---------- Exercise material

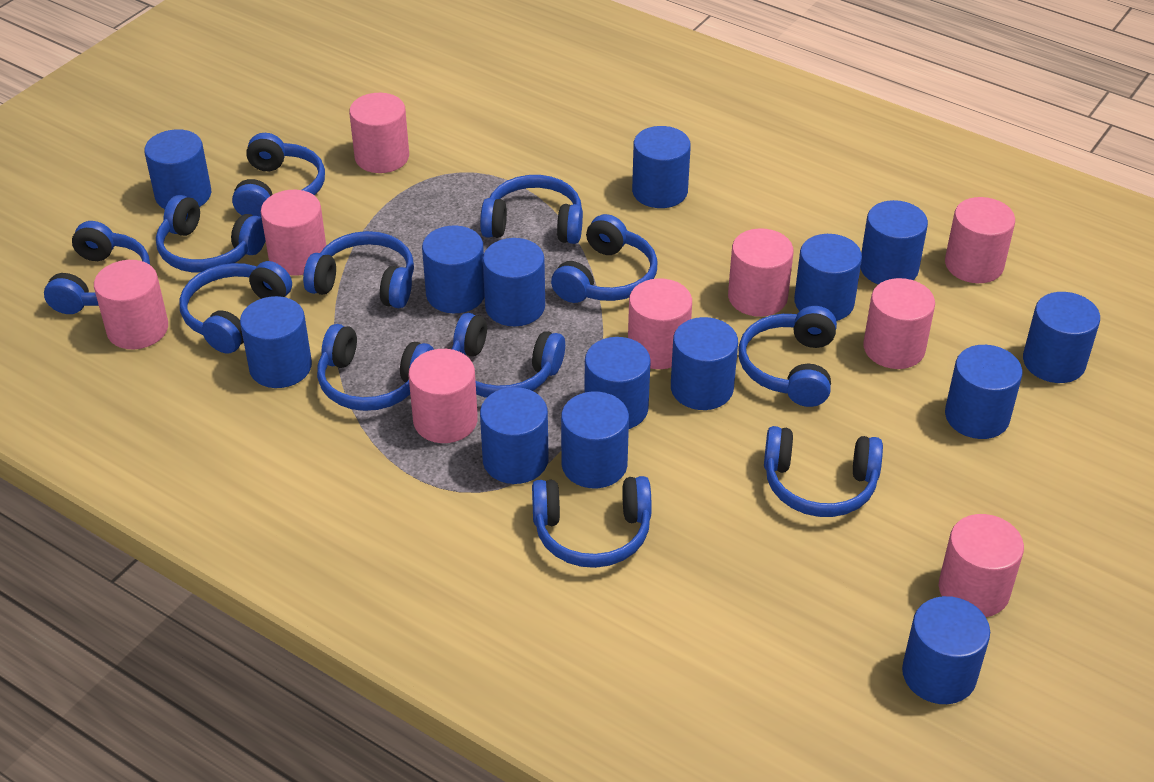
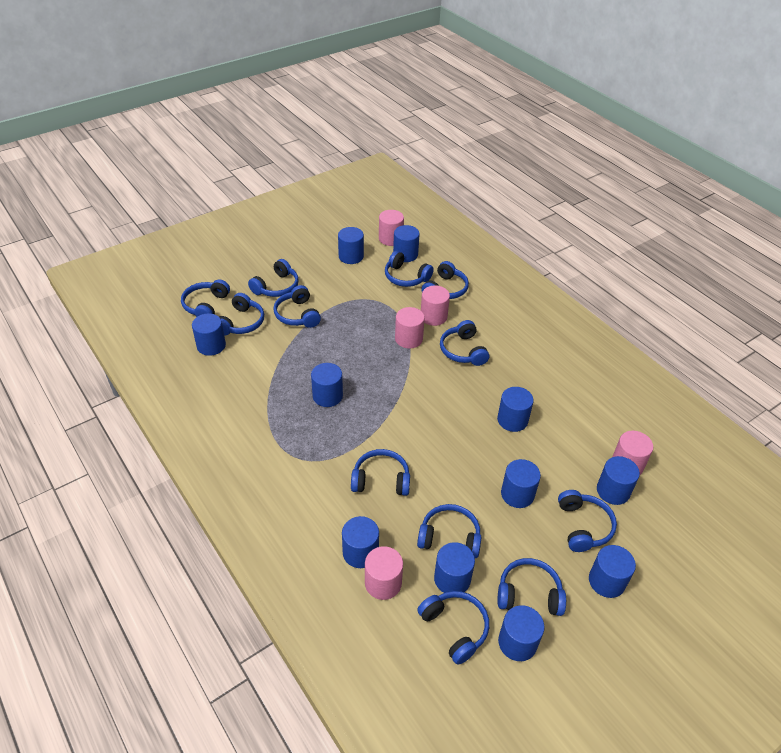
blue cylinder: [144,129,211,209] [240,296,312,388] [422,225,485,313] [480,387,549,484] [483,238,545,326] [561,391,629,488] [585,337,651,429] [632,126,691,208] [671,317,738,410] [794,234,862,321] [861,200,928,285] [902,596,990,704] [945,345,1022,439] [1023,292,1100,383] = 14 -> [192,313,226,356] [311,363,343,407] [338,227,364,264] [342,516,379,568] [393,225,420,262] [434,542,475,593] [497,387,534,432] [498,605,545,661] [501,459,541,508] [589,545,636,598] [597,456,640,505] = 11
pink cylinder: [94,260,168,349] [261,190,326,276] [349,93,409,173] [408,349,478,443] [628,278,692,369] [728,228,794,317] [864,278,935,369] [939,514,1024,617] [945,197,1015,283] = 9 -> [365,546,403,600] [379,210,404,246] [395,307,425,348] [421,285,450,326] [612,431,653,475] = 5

--------------------
---------- Exercise material

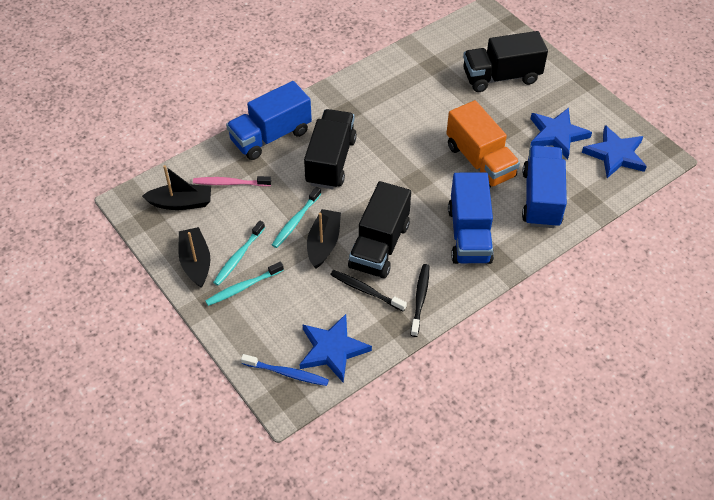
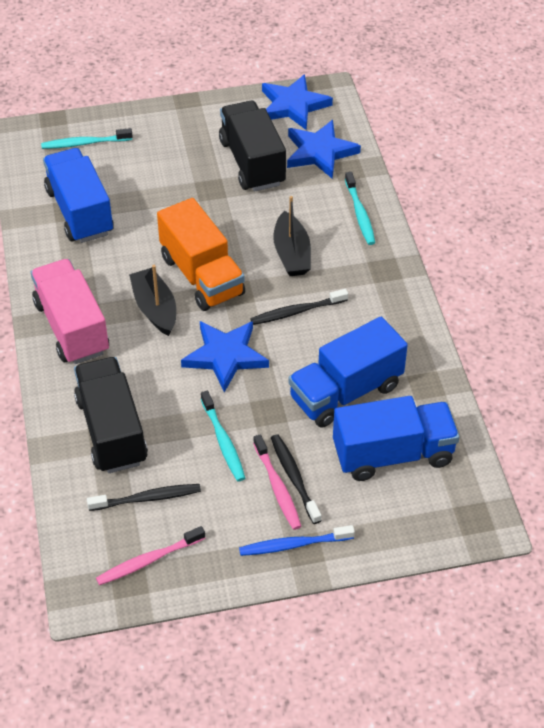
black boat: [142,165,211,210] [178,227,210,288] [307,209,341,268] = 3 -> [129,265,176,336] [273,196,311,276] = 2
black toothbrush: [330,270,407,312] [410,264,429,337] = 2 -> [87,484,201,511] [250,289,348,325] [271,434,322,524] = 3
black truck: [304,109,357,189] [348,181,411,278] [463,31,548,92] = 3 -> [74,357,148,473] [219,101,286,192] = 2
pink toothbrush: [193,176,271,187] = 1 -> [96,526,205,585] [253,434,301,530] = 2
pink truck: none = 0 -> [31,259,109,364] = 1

--------------------
---------- Exercise material

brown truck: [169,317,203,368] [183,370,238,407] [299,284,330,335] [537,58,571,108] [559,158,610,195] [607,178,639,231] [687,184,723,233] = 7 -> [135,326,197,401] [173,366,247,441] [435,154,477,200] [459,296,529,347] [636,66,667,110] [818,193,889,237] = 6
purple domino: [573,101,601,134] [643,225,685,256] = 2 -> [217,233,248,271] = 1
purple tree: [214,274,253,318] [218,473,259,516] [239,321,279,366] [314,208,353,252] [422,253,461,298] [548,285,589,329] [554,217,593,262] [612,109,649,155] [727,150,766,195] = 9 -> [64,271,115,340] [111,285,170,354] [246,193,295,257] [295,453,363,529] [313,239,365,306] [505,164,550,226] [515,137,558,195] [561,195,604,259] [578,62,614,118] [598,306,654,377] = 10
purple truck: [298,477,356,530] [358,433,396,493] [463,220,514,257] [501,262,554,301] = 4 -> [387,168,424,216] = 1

--------------------

Going through the records, work out how many lines contain the word "black". Please answer with the number only.

3